**Problem**
Each record below must come back exactly as written; its pictures must not.

━━━━━ Material shown

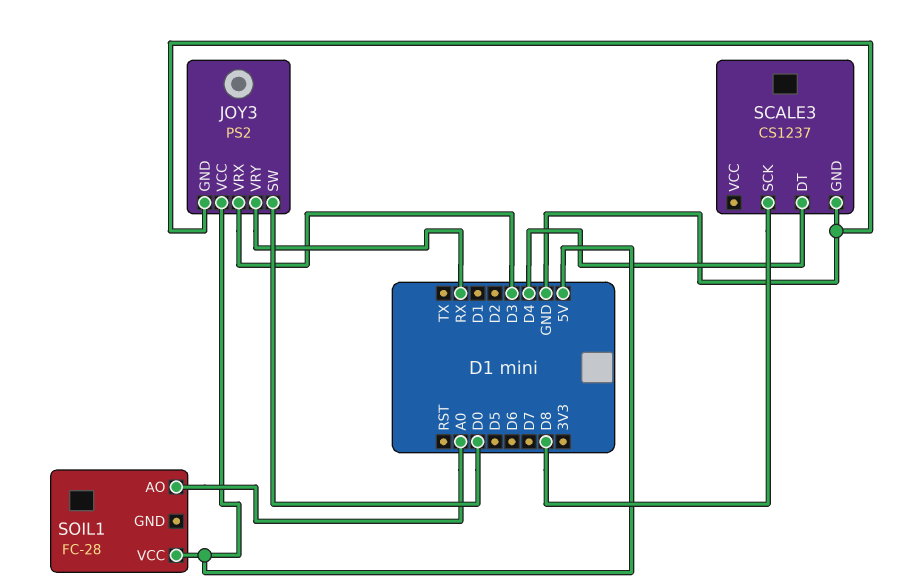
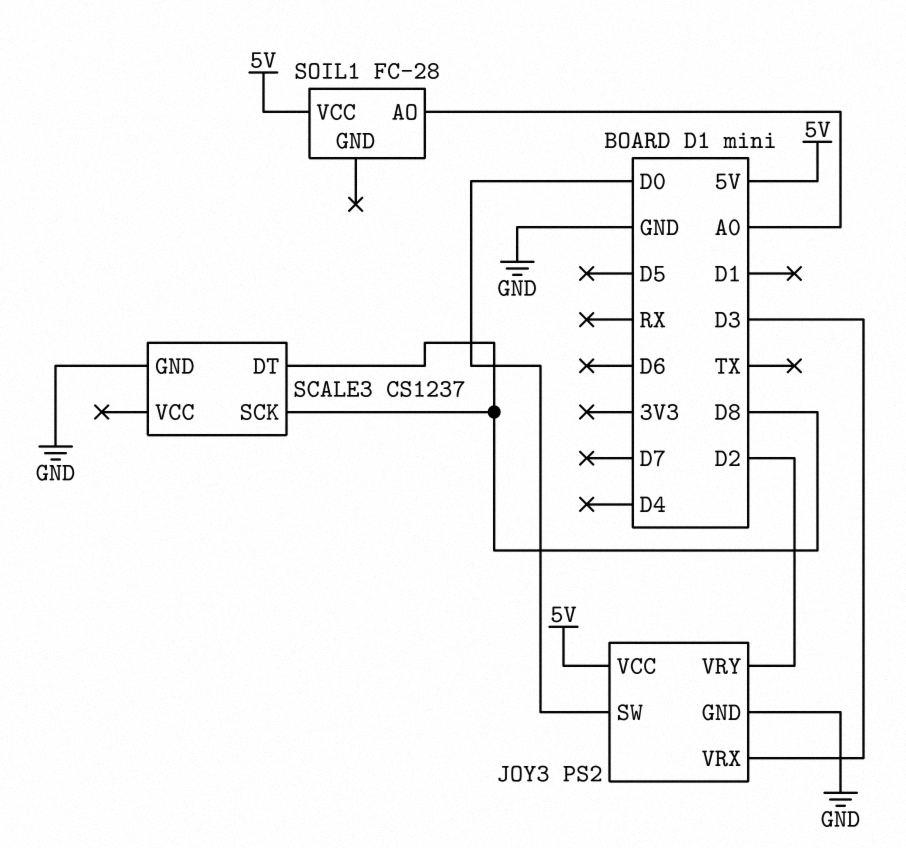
JOY3 pin VRY: RX -> D2
SCALE3 pin DT: D4 -> D8

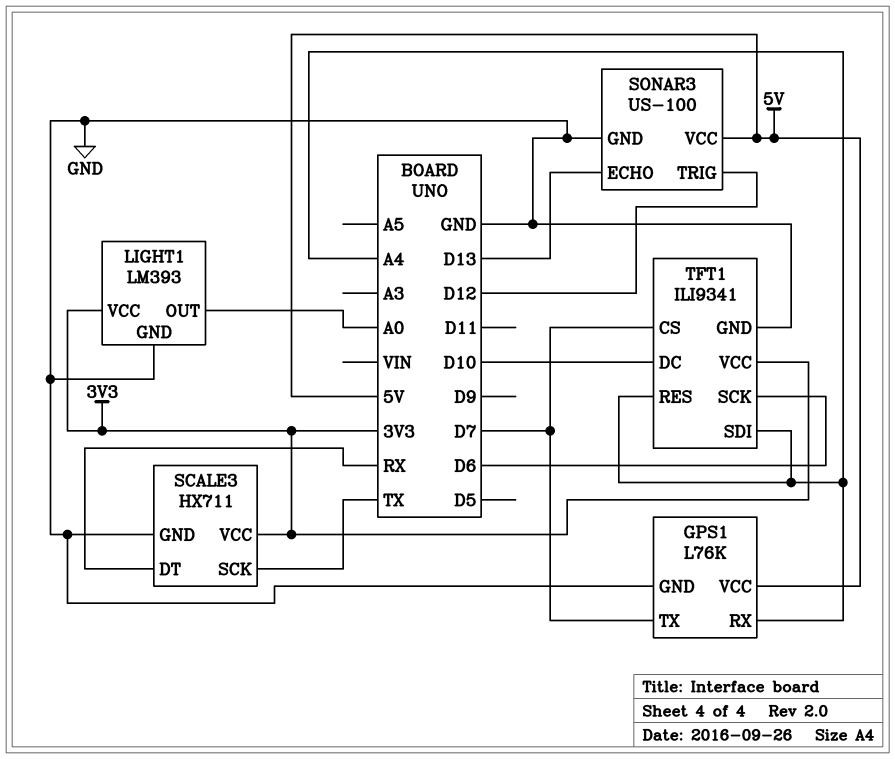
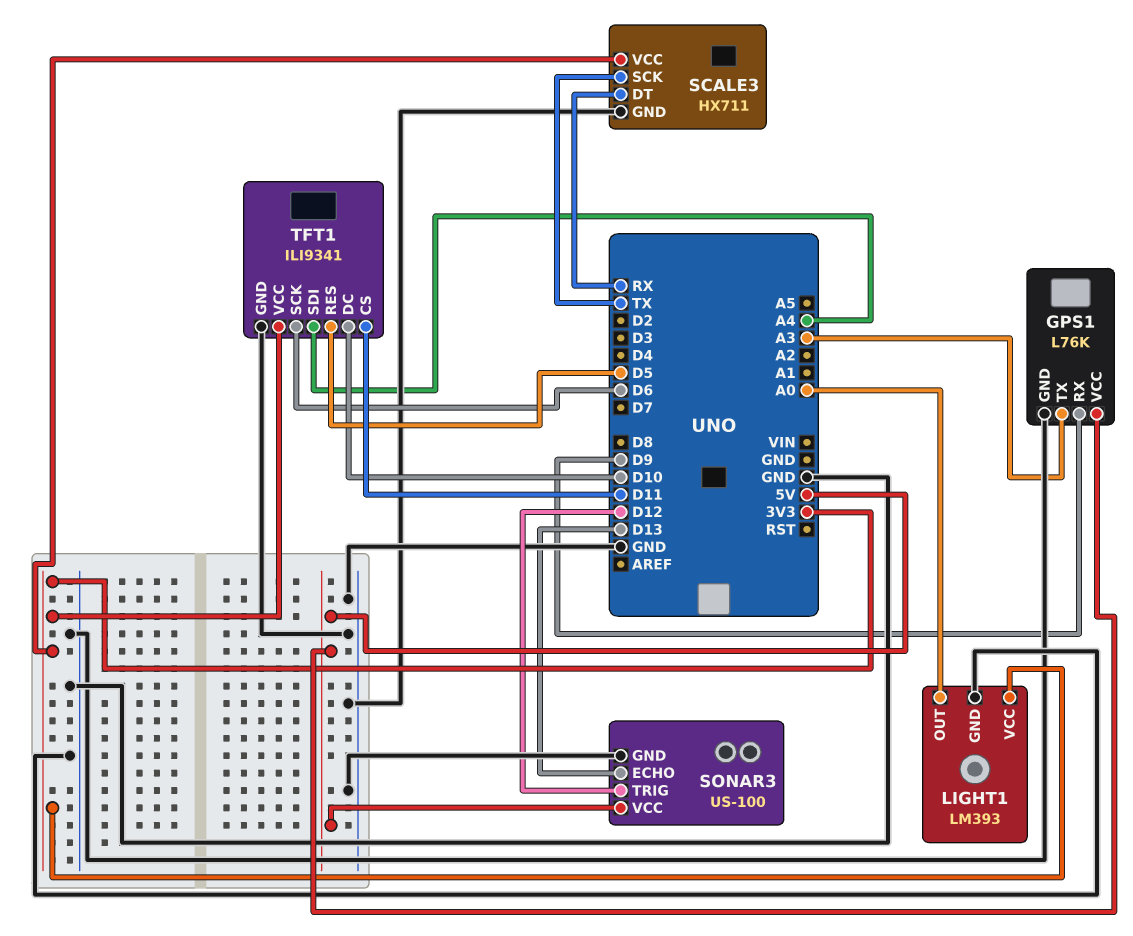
GPS1 pin RX: A4 -> D9
GPS1 pin TX: D7 -> A3
TFT1 pin CS: D7 -> D11
TFT1 pin RES: A4 -> D5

━━━━━━━━━━

**Problem solution**
JOY3 pin VRY: RX -> D2
SCALE3 pin DT: D4 -> D8

GPS1 pin RX: A4 -> D9
GPS1 pin TX: D7 -> A3
TFT1 pin CS: D7 -> D11
TFT1 pin RES: A4 -> D5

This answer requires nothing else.